→ **Instructions to follow**: Copy out every line of the listing below word for word, leaving nothing out and changing nothing.
* START *
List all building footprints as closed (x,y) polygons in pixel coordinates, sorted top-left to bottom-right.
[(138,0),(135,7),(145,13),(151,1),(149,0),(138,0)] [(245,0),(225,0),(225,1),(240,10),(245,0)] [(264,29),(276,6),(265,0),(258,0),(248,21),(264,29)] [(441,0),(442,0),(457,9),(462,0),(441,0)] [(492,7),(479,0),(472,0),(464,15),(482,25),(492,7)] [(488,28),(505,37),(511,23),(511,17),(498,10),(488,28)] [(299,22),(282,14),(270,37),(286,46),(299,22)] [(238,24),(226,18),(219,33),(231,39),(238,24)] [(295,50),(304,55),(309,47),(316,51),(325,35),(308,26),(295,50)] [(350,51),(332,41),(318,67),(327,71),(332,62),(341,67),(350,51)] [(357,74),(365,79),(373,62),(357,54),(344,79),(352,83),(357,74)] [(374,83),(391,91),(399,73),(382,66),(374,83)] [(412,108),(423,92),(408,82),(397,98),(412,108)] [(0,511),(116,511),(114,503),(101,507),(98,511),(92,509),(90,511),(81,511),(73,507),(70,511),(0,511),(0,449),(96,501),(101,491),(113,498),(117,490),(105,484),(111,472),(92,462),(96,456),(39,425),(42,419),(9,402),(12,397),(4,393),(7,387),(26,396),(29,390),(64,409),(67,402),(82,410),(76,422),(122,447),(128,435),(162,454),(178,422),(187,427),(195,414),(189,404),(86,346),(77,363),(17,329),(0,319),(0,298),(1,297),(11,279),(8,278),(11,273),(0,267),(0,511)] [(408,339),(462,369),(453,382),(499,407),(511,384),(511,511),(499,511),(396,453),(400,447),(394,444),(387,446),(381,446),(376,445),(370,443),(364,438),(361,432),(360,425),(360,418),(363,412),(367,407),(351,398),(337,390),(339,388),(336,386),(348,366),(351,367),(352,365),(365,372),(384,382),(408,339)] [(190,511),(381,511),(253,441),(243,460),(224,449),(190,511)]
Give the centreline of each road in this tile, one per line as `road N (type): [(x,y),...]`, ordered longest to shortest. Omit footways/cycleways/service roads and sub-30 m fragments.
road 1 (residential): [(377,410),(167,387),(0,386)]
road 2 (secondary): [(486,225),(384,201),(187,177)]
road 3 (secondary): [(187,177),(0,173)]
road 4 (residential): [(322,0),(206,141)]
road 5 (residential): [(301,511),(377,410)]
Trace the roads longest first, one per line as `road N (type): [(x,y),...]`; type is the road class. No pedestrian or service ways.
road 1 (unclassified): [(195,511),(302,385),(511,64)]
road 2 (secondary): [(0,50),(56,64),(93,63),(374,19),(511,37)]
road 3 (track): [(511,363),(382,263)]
* END *
→ **The answer**:
List all building footprints as closed (x,y) polygons in pixel coordinates, sorted top-left to bottom-right.
[(138,0),(135,7),(145,13),(151,1),(149,0),(138,0)] [(245,0),(225,0),(225,1),(240,10),(245,0)] [(264,29),(276,6),(265,0),(258,0),(248,21),(264,29)] [(441,0),(442,0),(457,9),(462,0),(441,0)] [(492,7),(479,0),(472,0),(464,15),(482,25),(492,7)] [(488,28),(505,37),(511,23),(511,17),(498,10),(488,28)] [(299,22),(282,14),(270,37),(286,46),(299,22)] [(238,24),(226,18),(219,33),(231,39),(238,24)] [(295,50),(304,55),(309,47),(316,51),(325,35),(308,26),(295,50)] [(350,51),(332,41),(318,67),(327,71),(332,62),(341,67),(350,51)] [(357,74),(365,79),(373,62),(357,54),(344,79),(352,83),(357,74)] [(374,83),(391,91),(399,73),(382,66),(374,83)] [(412,108),(423,92),(408,82),(397,98),(412,108)] [(0,511),(116,511),(114,503),(101,507),(98,511),(92,509),(90,511),(81,511),(73,507),(70,511),(0,511),(0,449),(96,501),(101,491),(113,498),(117,490),(105,484),(111,472),(92,462),(96,456),(39,425),(42,419),(9,402),(12,397),(4,393),(7,387),(26,396),(29,390),(64,409),(67,402),(82,410),(76,422),(122,447),(128,435),(162,454),(178,422),(187,427),(195,414),(189,404),(86,346),(77,363),(17,329),(0,319),(0,298),(1,297),(11,279),(8,278),(11,273),(0,267),(0,511)] [(408,339),(462,369),(453,382),(499,407),(511,384),(511,511),(499,511),(396,453),(400,447),(394,444),(387,446),(381,446),(376,445),(370,443),(364,438),(361,432),(360,425),(360,418),(363,412),(367,407),(351,398),(337,390),(339,388),(336,386),(348,366),(351,367),(352,365),(365,372),(384,382),(408,339)] [(190,511),(381,511),(253,441),(243,460),(224,449),(190,511)]
Give the centreline of each road in this tile, one per line as `road N (type): [(x,y),...]`, ordered longest to shortest. Omit footways/cycleways/service roads and sub-30 m fragments.
road 1 (residential): [(377,410),(167,387),(0,386)]
road 2 (secondary): [(486,225),(384,201),(187,177)]
road 3 (secondary): [(187,177),(0,173)]
road 4 (residential): [(322,0),(206,141)]
road 5 (residential): [(301,511),(377,410)]
Trace the roads longest first, one per line as `road N (type): [(x,y),...]`; type is the road class. No pedestrian or service ways.
road 1 (unclassified): [(195,511),(302,385),(511,64)]
road 2 (secondary): [(0,50),(56,64),(93,63),(374,19),(511,37)]
road 3 (track): [(511,363),(382,263)]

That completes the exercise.